### Input material
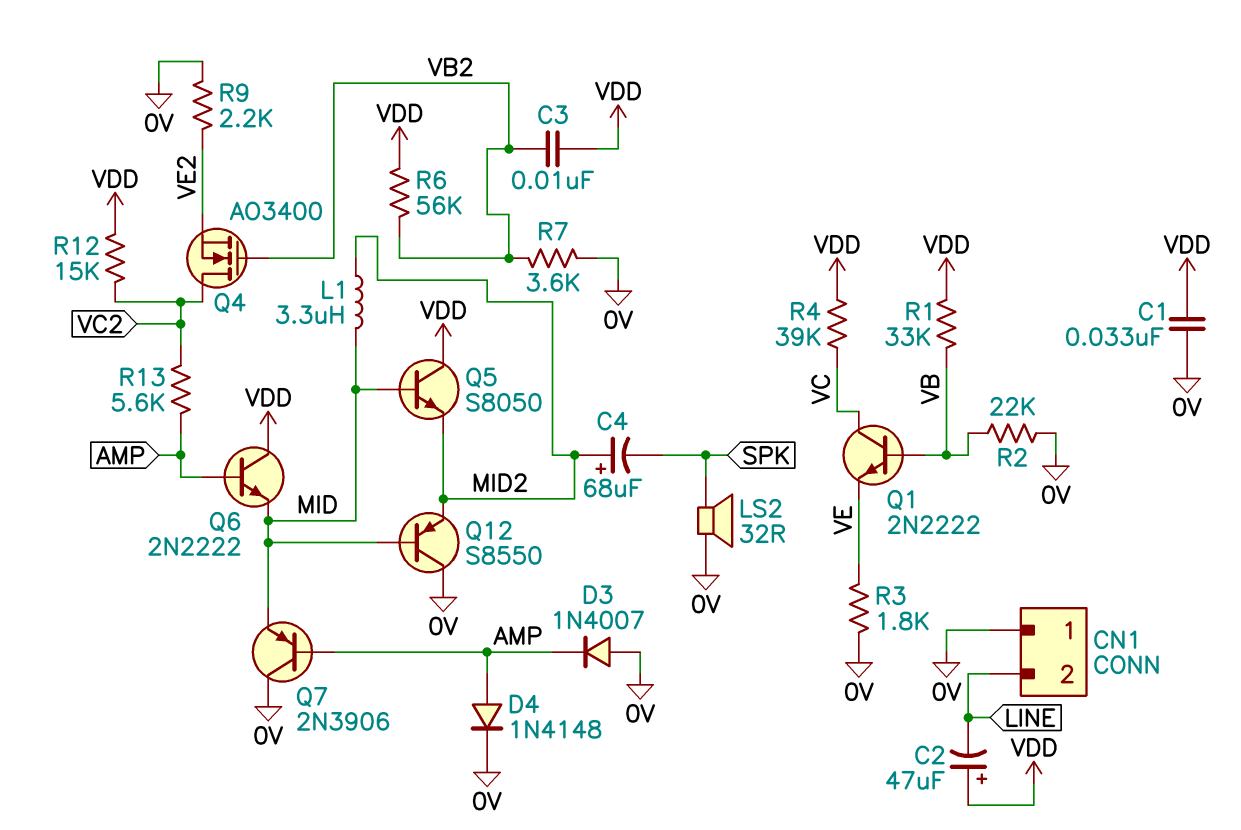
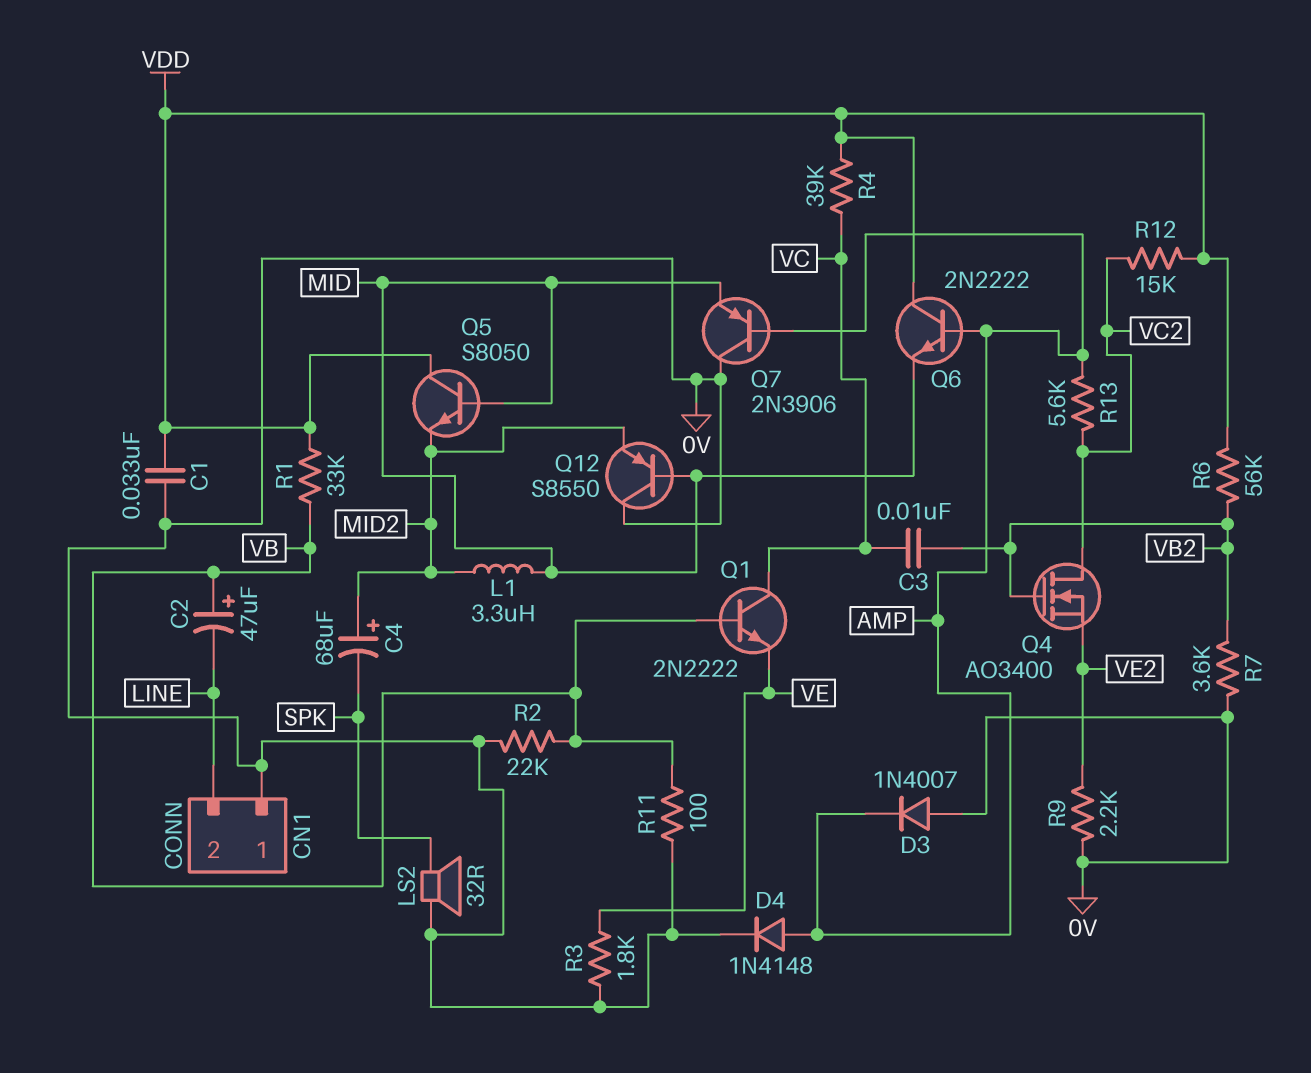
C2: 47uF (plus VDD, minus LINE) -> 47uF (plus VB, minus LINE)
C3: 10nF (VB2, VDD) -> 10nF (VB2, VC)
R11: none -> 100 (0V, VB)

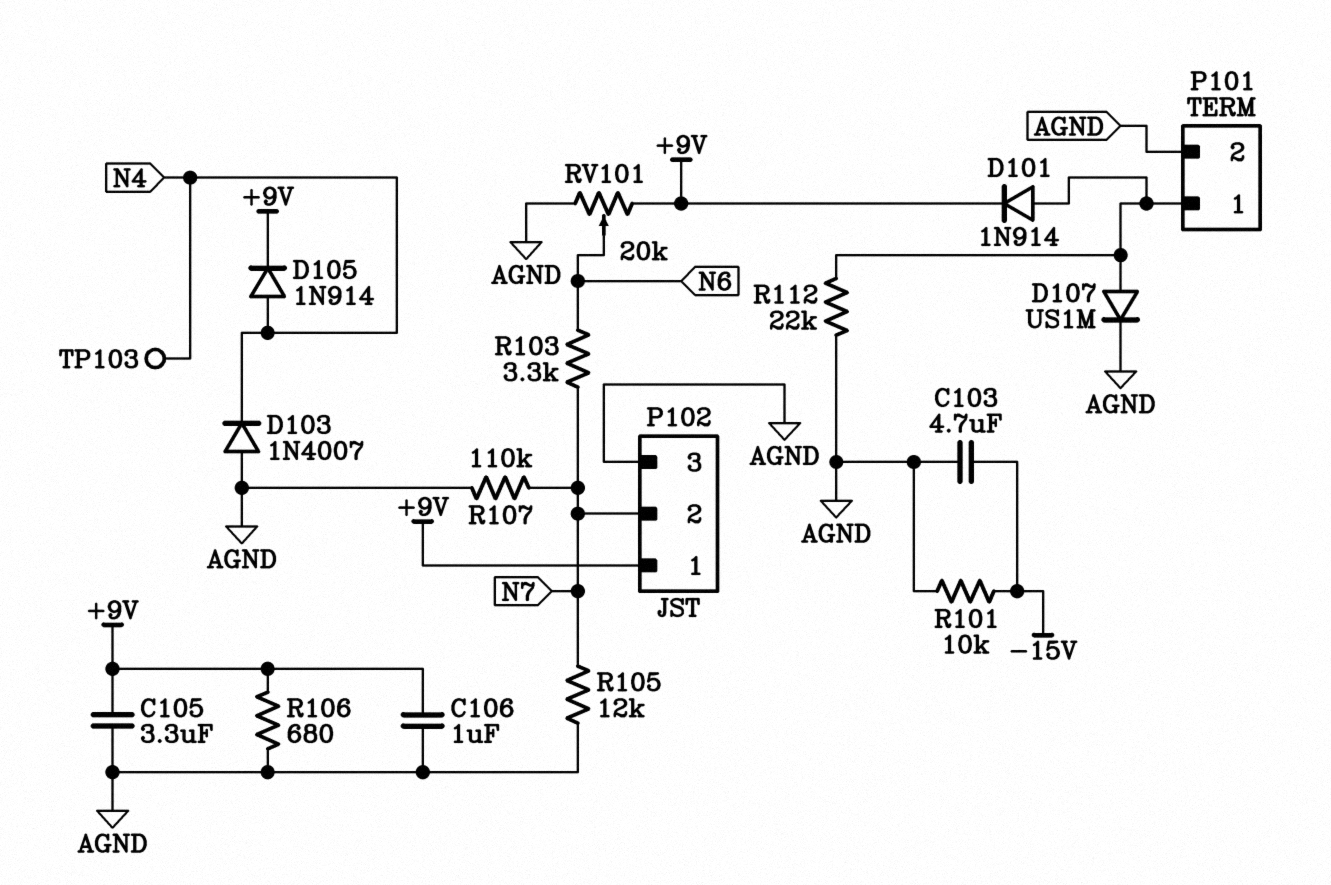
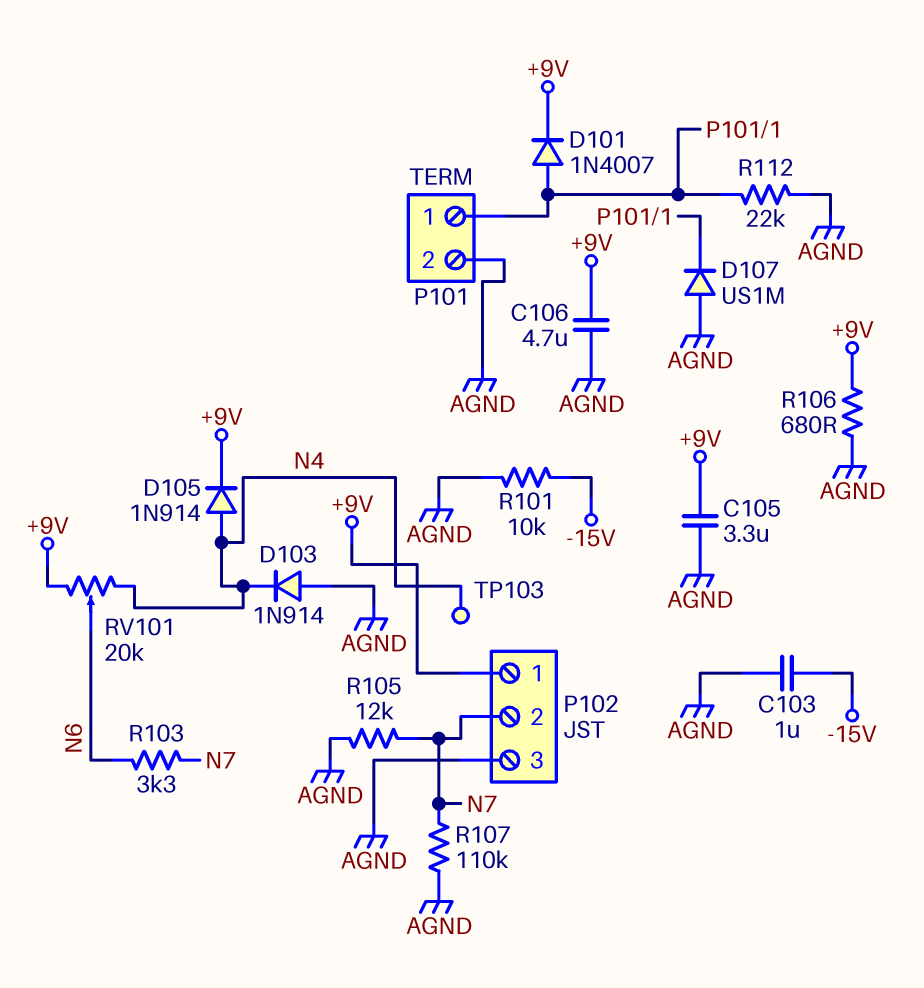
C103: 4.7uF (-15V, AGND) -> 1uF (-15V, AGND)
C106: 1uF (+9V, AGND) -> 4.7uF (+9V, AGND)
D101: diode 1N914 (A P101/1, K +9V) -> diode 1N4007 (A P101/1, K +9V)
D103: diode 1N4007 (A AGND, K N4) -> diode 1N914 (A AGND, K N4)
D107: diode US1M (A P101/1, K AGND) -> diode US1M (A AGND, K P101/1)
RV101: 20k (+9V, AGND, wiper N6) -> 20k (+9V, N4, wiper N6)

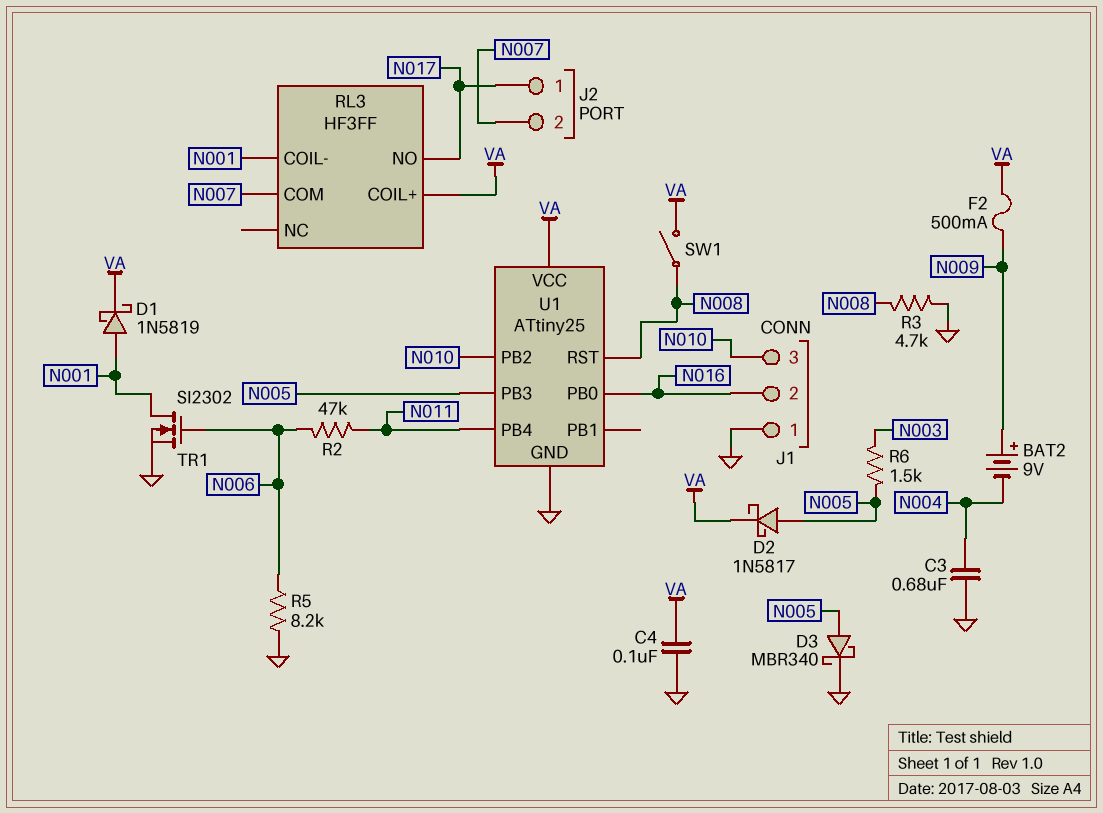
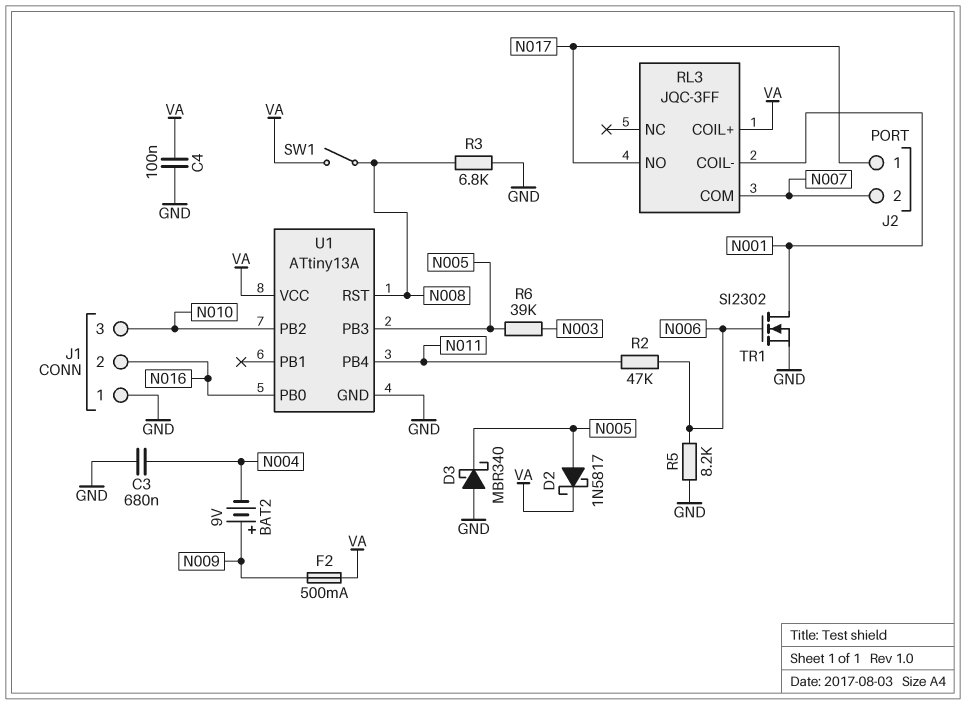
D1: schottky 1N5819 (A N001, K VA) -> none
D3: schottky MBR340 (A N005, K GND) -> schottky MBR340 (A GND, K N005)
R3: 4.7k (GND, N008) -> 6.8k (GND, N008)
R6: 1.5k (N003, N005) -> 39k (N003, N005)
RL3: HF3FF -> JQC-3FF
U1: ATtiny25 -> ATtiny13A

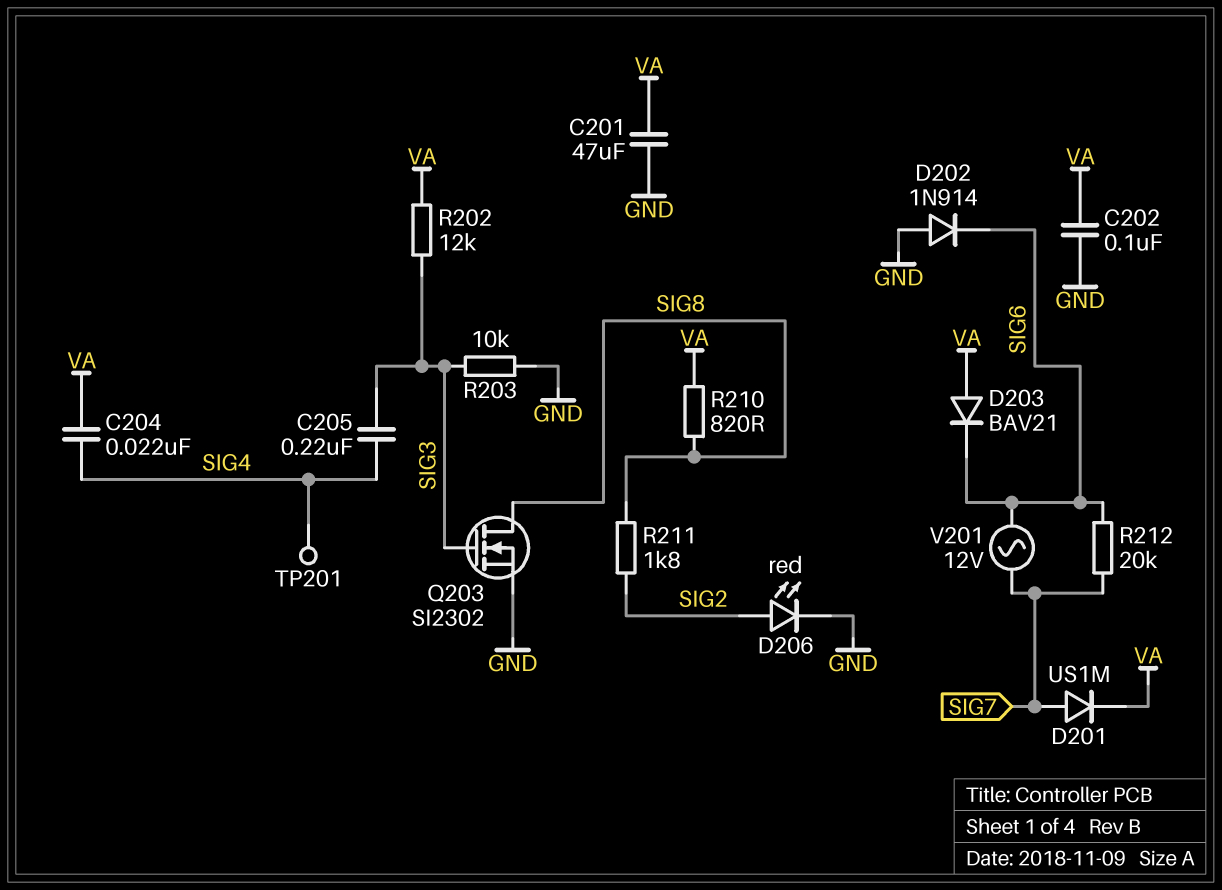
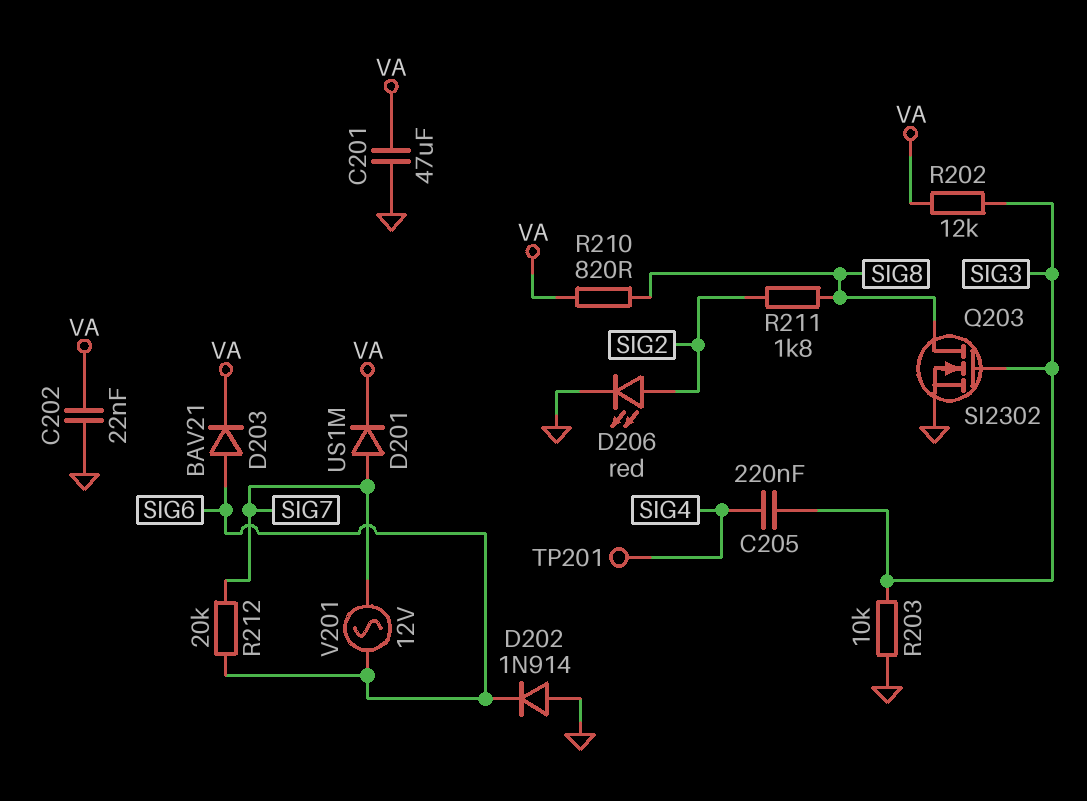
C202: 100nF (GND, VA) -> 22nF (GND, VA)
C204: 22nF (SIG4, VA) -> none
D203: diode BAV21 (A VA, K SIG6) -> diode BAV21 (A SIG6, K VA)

### What needs to be done
Set the records down again exactly as given, and leave the pictures out.

### Reply to the exercise
C2: 47uF (plus VDD, minus LINE) -> 47uF (plus VB, minus LINE)
C3: 10nF (VB2, VDD) -> 10nF (VB2, VC)
R11: none -> 100 (0V, VB)

C103: 4.7uF (-15V, AGND) -> 1uF (-15V, AGND)
C106: 1uF (+9V, AGND) -> 4.7uF (+9V, AGND)
D101: diode 1N914 (A P101/1, K +9V) -> diode 1N4007 (A P101/1, K +9V)
D103: diode 1N4007 (A AGND, K N4) -> diode 1N914 (A AGND, K N4)
D107: diode US1M (A P101/1, K AGND) -> diode US1M (A AGND, K P101/1)
RV101: 20k (+9V, AGND, wiper N6) -> 20k (+9V, N4, wiper N6)

D1: schottky 1N5819 (A N001, K VA) -> none
D3: schottky MBR340 (A N005, K GND) -> schottky MBR340 (A GND, K N005)
R3: 4.7k (GND, N008) -> 6.8k (GND, N008)
R6: 1.5k (N003, N005) -> 39k (N003, N005)
RL3: HF3FF -> JQC-3FF
U1: ATtiny25 -> ATtiny13A

C202: 100nF (GND, VA) -> 22nF (GND, VA)
C204: 22nF (SIG4, VA) -> none
D203: diode BAV21 (A VA, K SIG6) -> diode BAV21 (A SIG6, K VA)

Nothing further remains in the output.